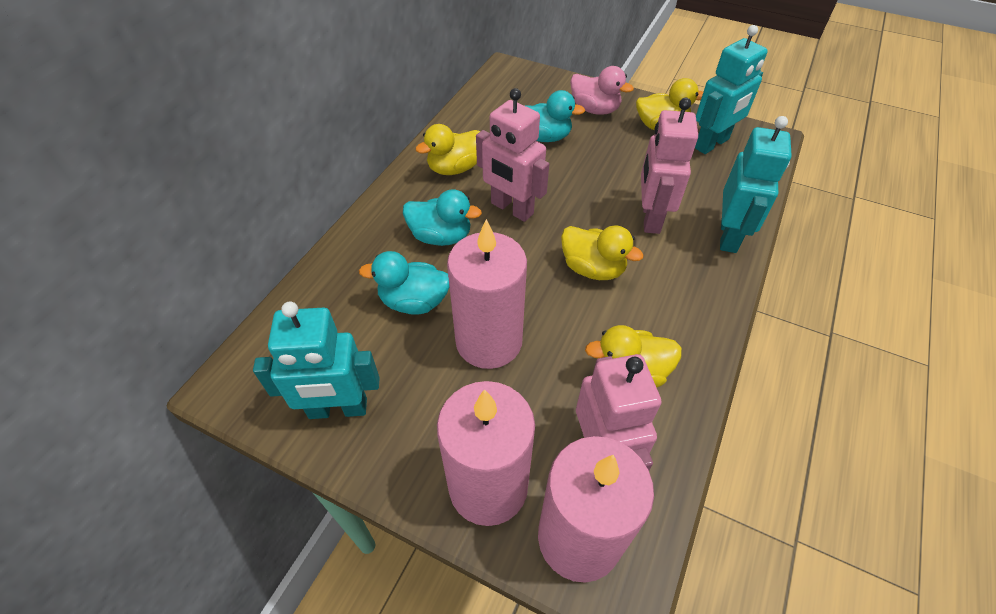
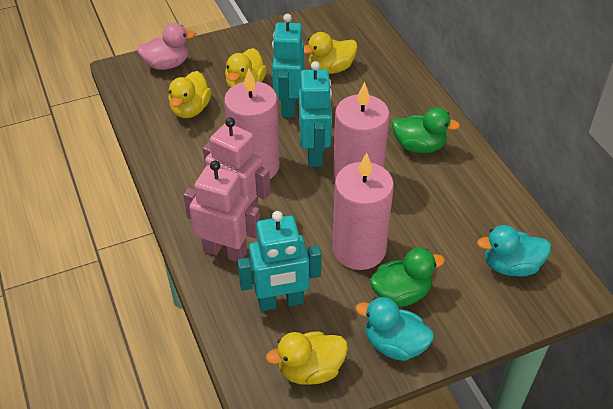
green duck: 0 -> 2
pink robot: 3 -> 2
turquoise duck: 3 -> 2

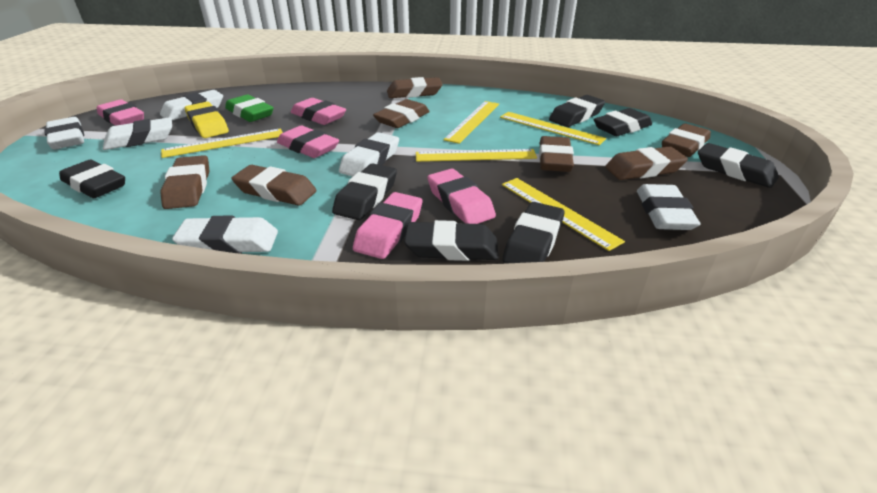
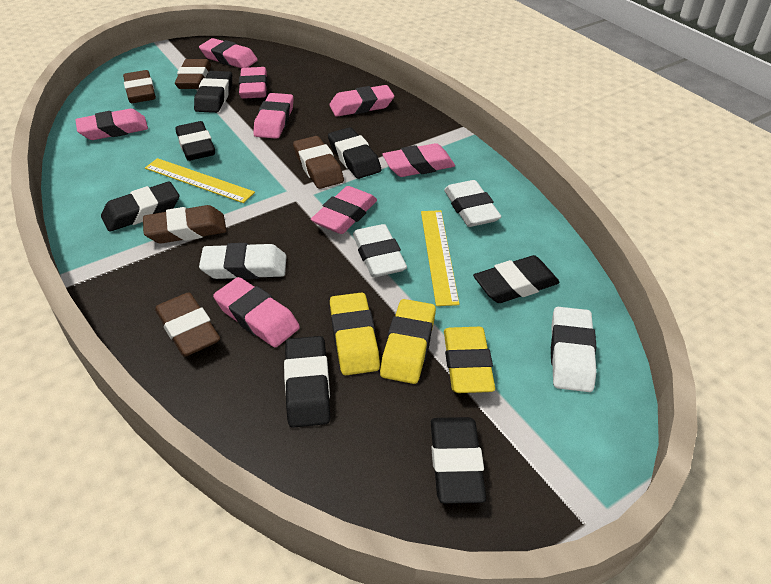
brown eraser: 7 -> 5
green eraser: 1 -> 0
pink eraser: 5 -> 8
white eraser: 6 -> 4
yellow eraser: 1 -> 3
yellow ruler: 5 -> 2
****************************************
EXERCISE PROMPT -> How many of the lines above hold the word "eraser"? State that number and nothing else.

RESULT BELOW -> 5